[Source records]
•••••

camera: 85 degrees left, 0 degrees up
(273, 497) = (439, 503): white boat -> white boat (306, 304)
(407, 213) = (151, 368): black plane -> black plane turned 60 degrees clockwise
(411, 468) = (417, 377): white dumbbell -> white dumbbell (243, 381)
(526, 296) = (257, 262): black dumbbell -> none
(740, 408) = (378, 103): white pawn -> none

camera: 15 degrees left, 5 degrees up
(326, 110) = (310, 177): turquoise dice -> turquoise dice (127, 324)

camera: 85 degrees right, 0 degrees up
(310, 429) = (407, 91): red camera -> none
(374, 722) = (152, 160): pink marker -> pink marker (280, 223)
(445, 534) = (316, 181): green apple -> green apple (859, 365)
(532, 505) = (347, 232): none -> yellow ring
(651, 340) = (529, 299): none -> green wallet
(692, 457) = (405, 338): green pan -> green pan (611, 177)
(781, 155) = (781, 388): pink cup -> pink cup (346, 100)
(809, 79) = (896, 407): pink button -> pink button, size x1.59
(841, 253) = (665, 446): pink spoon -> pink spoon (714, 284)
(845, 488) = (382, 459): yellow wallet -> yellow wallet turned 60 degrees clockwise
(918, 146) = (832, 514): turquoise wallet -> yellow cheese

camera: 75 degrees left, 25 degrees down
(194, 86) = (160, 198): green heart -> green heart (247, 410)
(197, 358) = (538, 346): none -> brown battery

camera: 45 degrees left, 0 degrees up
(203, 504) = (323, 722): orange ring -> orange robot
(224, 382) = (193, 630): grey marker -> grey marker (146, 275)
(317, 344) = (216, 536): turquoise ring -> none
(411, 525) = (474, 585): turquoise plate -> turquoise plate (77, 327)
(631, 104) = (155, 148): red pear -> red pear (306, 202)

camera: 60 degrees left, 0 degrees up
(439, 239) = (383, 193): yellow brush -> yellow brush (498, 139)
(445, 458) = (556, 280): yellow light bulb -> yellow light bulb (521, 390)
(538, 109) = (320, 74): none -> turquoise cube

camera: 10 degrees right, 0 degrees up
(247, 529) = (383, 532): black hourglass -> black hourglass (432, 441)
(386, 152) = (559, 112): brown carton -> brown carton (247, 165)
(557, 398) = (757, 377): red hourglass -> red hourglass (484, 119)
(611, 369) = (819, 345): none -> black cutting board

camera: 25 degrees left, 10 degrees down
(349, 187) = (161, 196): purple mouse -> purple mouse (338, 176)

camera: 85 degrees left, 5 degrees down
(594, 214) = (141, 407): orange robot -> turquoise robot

•••••

[PROBLEM DETAILS] Each line of the data that holds "dumbbell" should be copied.

[TASK RESULT]
(411, 468) = (417, 377): white dumbbell -> white dumbbell (243, 381)
(526, 296) = (257, 262): black dumbbell -> none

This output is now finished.